** Begin Records for the exercise **

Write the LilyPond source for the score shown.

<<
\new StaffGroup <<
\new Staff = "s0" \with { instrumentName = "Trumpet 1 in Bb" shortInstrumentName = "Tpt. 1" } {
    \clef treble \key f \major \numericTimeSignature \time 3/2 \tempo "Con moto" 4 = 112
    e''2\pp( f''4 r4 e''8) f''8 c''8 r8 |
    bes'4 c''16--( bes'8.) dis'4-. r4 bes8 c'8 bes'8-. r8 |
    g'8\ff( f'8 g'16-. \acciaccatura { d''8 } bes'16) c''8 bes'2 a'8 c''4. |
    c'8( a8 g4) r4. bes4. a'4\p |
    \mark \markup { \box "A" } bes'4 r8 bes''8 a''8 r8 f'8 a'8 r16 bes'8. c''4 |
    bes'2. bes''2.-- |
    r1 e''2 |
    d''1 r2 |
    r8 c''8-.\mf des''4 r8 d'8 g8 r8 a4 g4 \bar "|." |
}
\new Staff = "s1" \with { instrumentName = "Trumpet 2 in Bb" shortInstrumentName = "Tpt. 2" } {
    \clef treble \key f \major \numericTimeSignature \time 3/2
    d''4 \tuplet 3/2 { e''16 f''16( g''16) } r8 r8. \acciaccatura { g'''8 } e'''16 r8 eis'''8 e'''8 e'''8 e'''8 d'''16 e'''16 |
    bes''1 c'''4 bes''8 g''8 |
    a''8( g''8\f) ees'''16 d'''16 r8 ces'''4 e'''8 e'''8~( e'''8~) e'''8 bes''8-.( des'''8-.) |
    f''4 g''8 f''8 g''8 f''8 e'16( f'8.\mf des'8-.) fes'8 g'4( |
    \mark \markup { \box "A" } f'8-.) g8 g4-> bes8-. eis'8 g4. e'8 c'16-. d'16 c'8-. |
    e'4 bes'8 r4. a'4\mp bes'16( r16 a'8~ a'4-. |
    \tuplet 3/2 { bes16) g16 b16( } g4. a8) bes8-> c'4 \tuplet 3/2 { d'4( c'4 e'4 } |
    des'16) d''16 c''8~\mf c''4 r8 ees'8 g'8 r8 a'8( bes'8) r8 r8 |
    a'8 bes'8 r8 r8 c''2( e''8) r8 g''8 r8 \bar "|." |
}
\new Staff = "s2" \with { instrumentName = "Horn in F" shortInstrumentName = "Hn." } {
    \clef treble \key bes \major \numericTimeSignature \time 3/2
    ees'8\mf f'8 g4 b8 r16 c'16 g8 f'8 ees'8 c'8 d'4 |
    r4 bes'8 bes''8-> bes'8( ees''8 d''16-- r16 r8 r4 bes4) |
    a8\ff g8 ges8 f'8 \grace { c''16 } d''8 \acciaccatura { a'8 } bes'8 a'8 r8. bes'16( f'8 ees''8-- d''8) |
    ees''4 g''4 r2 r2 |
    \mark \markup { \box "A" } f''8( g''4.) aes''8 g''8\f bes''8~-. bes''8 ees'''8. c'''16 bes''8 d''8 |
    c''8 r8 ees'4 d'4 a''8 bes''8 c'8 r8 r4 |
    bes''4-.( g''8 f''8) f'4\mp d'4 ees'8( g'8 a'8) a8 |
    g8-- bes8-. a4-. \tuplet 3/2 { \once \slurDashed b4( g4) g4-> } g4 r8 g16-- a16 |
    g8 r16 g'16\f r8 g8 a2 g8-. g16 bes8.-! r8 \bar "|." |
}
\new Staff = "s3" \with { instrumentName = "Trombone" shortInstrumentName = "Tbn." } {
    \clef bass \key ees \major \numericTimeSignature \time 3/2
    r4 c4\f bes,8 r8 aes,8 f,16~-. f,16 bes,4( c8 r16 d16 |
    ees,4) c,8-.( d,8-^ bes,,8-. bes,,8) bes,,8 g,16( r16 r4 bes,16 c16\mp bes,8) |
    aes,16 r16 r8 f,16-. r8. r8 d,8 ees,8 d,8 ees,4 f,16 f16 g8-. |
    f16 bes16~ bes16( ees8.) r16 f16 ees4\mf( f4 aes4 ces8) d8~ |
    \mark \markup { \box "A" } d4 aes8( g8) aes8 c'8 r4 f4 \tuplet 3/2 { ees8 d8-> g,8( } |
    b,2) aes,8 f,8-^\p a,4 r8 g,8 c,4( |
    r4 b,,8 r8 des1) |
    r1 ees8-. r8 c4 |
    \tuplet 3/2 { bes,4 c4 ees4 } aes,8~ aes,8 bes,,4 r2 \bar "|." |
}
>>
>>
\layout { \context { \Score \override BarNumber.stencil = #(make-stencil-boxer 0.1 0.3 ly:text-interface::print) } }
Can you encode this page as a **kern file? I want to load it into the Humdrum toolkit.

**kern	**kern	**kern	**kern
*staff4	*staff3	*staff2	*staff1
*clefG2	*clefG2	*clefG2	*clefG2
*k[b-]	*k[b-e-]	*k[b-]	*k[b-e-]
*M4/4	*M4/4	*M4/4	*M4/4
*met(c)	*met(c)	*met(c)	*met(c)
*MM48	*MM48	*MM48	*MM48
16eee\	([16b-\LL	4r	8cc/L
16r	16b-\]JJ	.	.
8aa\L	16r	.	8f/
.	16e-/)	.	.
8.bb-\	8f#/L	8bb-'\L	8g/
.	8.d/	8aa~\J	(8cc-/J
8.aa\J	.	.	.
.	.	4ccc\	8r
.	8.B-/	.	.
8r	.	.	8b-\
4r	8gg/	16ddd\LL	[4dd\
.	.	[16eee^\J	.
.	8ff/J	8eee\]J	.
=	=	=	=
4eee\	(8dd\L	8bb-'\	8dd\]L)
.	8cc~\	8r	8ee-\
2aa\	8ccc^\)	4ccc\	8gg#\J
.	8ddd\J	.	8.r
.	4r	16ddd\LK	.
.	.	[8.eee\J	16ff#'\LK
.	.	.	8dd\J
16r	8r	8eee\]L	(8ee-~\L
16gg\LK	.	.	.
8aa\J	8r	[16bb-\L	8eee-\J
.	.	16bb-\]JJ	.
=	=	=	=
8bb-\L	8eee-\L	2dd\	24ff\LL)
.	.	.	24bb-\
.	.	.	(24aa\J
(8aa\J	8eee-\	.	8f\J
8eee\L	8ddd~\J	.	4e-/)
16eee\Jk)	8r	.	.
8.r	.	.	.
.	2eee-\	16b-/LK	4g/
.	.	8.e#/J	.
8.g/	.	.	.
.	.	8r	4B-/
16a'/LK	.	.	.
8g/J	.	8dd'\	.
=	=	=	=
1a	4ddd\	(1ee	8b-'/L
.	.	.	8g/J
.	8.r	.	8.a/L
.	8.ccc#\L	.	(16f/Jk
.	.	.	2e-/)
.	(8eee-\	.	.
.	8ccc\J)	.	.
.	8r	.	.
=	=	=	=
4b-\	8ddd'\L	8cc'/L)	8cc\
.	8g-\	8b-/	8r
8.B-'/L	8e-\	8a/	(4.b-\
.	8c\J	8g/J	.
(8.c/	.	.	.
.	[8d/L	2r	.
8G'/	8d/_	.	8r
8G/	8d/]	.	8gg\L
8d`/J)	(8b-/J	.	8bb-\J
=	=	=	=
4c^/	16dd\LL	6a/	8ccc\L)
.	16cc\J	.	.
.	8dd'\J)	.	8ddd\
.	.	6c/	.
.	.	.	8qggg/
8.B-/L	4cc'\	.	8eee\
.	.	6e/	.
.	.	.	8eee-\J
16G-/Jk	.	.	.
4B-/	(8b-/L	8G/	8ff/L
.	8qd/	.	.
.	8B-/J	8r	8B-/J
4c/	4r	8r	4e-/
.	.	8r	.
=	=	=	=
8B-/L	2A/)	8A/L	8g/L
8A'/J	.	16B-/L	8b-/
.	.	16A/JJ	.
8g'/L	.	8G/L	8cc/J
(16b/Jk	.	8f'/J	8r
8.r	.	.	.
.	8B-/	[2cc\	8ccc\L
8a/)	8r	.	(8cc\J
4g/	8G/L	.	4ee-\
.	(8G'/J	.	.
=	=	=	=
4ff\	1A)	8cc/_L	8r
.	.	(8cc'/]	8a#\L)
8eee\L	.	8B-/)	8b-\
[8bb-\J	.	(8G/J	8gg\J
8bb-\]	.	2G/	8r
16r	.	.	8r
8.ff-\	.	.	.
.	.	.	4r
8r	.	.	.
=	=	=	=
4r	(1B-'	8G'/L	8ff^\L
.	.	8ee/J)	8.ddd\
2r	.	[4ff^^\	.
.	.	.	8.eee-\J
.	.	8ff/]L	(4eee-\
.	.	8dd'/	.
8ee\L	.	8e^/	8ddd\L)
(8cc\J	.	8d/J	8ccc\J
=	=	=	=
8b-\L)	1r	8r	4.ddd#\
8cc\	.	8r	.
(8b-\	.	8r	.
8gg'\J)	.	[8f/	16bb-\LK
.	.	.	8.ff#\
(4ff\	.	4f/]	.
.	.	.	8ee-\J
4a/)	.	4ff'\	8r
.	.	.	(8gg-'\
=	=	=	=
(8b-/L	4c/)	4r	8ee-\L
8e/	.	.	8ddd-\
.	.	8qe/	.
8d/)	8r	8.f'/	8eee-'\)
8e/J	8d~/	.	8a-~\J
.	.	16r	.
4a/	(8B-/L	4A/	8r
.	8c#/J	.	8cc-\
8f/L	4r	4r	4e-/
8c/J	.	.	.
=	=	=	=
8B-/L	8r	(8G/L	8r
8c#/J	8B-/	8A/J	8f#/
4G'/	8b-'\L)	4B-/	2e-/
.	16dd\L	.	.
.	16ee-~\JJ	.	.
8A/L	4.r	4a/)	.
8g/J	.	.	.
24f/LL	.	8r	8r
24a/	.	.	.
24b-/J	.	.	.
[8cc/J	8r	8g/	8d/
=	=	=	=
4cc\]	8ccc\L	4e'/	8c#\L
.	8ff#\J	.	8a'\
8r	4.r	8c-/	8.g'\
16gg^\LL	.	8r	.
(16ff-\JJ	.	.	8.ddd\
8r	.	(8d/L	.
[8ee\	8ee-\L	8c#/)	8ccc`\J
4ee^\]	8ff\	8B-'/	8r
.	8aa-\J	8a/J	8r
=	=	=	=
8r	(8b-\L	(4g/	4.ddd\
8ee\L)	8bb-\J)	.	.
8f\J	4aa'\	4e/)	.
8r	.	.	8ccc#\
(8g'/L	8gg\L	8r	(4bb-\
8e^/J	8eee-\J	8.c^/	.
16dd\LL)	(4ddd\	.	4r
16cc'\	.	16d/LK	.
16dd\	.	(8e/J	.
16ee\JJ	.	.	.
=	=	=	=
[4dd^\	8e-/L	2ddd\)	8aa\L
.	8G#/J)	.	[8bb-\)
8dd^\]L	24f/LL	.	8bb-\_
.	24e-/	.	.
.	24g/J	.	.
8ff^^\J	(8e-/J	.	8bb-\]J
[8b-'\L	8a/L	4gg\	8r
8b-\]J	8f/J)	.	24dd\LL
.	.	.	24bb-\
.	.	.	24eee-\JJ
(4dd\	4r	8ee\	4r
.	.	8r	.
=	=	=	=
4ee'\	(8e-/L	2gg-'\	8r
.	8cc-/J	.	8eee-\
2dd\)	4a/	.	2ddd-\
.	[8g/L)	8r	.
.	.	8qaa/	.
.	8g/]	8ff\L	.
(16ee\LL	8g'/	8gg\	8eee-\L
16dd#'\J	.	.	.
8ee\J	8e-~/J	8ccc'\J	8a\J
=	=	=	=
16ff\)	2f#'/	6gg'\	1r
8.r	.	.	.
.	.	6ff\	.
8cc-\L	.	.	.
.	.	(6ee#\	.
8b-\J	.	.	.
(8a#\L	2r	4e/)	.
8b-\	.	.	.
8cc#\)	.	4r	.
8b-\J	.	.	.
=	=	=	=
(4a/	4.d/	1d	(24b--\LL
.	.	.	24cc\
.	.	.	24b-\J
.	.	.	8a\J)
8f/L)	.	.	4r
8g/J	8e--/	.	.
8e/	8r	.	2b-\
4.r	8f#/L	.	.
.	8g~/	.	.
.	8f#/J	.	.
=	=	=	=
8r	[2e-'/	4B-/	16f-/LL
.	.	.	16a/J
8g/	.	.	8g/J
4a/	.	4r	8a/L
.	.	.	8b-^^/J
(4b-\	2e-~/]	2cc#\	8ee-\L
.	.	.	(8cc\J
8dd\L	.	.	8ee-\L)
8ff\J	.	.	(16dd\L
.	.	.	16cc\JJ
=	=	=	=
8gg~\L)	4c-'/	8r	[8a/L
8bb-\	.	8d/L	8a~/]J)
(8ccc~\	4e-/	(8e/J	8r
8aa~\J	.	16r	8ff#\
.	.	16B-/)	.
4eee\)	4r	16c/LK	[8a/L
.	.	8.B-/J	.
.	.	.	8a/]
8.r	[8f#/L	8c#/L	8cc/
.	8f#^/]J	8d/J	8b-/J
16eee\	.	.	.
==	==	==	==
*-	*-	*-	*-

** End Records for the exercise **

Exercise task: Return every line of the material above that contains the string "acciaccatura". Case counts: match uppercase and lowercase letters exactly.

Completed exercise:
    g'8\ff( f'8 g'16-. \acciaccatura { d''8 } bes'16) c''8 bes'2 a'8 c''4. |
    d''4 \tuplet 3/2 { e''16 f''16( g''16) } r8 r8. \acciaccatura { g'''8 } e'''16 r8 eis'''8 e'''8 e'''8 e'''8 d'''16 e'''16 |
    a8\ff g8 ges8 f'8 \grace { c''16 } d''8 \acciaccatura { a'8 } bes'8 a'8 r8. bes'16( f'8 ees''8-- d''8) |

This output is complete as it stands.